***** Dataset records

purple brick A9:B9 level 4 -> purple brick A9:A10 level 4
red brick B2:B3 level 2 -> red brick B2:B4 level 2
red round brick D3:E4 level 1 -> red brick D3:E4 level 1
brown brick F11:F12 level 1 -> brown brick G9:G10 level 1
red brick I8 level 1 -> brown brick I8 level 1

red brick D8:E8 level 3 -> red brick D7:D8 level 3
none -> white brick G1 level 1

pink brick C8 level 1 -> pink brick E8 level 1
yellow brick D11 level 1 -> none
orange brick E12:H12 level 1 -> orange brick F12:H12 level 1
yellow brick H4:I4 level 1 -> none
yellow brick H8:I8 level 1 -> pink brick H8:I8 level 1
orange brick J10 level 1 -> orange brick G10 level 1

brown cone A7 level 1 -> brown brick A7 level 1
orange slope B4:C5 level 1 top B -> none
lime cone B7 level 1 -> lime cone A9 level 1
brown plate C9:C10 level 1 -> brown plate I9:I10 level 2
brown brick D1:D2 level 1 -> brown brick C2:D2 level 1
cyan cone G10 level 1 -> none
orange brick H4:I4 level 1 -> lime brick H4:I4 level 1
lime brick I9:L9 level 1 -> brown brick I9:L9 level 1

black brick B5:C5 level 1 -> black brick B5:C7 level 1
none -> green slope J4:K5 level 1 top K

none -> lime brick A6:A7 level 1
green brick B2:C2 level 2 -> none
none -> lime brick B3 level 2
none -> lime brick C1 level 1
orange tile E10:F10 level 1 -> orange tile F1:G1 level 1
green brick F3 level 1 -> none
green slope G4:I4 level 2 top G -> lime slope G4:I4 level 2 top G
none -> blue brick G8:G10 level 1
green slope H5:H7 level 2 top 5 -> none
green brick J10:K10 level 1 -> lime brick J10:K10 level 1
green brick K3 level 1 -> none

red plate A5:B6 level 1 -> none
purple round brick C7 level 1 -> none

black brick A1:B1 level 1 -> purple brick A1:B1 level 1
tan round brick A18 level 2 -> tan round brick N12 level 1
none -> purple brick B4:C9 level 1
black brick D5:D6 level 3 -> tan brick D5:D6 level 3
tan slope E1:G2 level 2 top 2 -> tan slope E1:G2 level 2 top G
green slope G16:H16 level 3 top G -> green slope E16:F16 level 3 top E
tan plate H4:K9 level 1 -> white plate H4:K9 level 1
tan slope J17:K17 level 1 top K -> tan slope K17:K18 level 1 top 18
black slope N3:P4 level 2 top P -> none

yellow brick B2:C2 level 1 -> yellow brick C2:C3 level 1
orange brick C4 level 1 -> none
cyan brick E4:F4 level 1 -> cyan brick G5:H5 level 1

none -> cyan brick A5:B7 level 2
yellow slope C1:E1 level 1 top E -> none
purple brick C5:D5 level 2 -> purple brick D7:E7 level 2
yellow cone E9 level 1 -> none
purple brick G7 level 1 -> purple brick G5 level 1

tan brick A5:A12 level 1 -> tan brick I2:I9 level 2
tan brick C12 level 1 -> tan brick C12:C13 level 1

**********

» What you will do: Each line in the listing above is to be returned unchanged.

» Response below:
purple brick A9:B9 level 4 -> purple brick A9:A10 level 4
red brick B2:B3 level 2 -> red brick B2:B4 level 2
red round brick D3:E4 level 1 -> red brick D3:E4 level 1
brown brick F11:F12 level 1 -> brown brick G9:G10 level 1
red brick I8 level 1 -> brown brick I8 level 1

red brick D8:E8 level 3 -> red brick D7:D8 level 3
none -> white brick G1 level 1

pink brick C8 level 1 -> pink brick E8 level 1
yellow brick D11 level 1 -> none
orange brick E12:H12 level 1 -> orange brick F12:H12 level 1
yellow brick H4:I4 level 1 -> none
yellow brick H8:I8 level 1 -> pink brick H8:I8 level 1
orange brick J10 level 1 -> orange brick G10 level 1

brown cone A7 level 1 -> brown brick A7 level 1
orange slope B4:C5 level 1 top B -> none
lime cone B7 level 1 -> lime cone A9 level 1
brown plate C9:C10 level 1 -> brown plate I9:I10 level 2
brown brick D1:D2 level 1 -> brown brick C2:D2 level 1
cyan cone G10 level 1 -> none
orange brick H4:I4 level 1 -> lime brick H4:I4 level 1
lime brick I9:L9 level 1 -> brown brick I9:L9 level 1

black brick B5:C5 level 1 -> black brick B5:C7 level 1
none -> green slope J4:K5 level 1 top K

none -> lime brick A6:A7 level 1
green brick B2:C2 level 2 -> none
none -> lime brick B3 level 2
none -> lime brick C1 level 1
orange tile E10:F10 level 1 -> orange tile F1:G1 level 1
green brick F3 level 1 -> none
green slope G4:I4 level 2 top G -> lime slope G4:I4 level 2 top G
none -> blue brick G8:G10 level 1
green slope H5:H7 level 2 top 5 -> none
green brick J10:K10 level 1 -> lime brick J10:K10 level 1
green brick K3 level 1 -> none

red plate A5:B6 level 1 -> none
purple round brick C7 level 1 -> none

black brick A1:B1 level 1 -> purple brick A1:B1 level 1
tan round brick A18 level 2 -> tan round brick N12 level 1
none -> purple brick B4:C9 level 1
black brick D5:D6 level 3 -> tan brick D5:D6 level 3
tan slope E1:G2 level 2 top 2 -> tan slope E1:G2 level 2 top G
green slope G16:H16 level 3 top G -> green slope E16:F16 level 3 top E
tan plate H4:K9 level 1 -> white plate H4:K9 level 1
tan slope J17:K17 level 1 top K -> tan slope K17:K18 level 1 top 18
black slope N3:P4 level 2 top P -> none

yellow brick B2:C2 level 1 -> yellow brick C2:C3 level 1
orange brick C4 level 1 -> none
cyan brick E4:F4 level 1 -> cyan brick G5:H5 level 1

none -> cyan brick A5:B7 level 2
yellow slope C1:E1 level 1 top E -> none
purple brick C5:D5 level 2 -> purple brick D7:E7 level 2
yellow cone E9 level 1 -> none
purple brick G7 level 1 -> purple brick G5 level 1

tan brick A5:A12 level 1 -> tan brick I2:I9 level 2
tan brick C12 level 1 -> tan brick C12:C13 level 1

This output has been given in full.